▶ **WHAT THE TASK REQUIRES**: From the data underneath, reproduce exactly the stretch that begins at the line with "(82, 350) = (962, 328): green ring -> none" and ends after the line with "(345, 94) = (537, 522): black".

▶ **SUPPLIED ENTRIES**:
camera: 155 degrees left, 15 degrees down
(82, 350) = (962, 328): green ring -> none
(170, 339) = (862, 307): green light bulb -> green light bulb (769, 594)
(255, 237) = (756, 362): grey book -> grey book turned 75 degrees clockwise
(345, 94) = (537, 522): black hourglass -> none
...
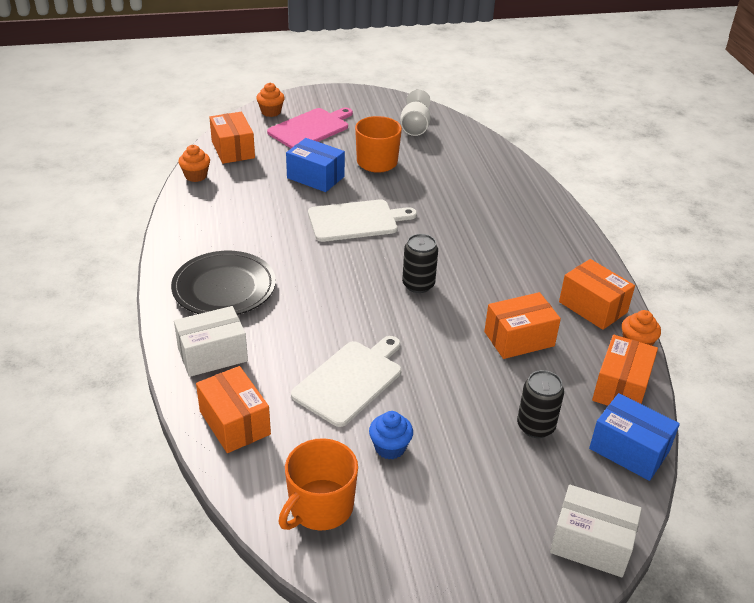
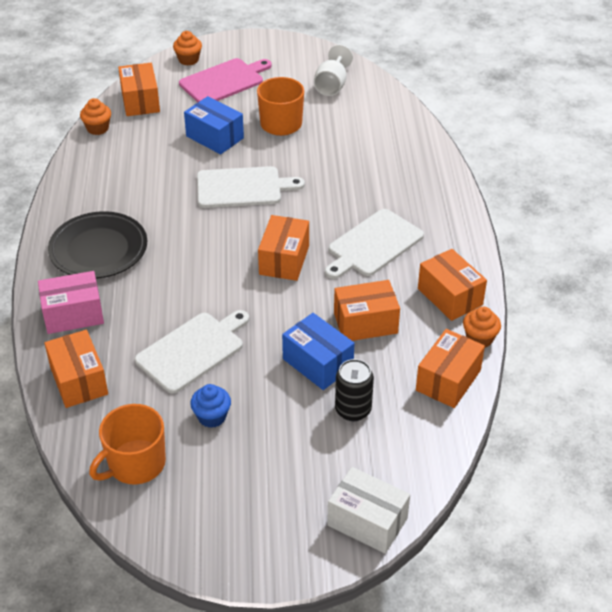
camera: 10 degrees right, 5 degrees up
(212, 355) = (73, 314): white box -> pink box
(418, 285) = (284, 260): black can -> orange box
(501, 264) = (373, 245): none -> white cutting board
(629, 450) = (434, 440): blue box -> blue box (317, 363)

▶ **COMPLETED TASK**:
(82, 350) = (962, 328): green ring -> none
(170, 339) = (862, 307): green light bulb -> green light bulb (769, 594)
(255, 237) = (756, 362): grey book -> grey book turned 75 degrees clockwise
(345, 94) = (537, 522): black hourglass -> none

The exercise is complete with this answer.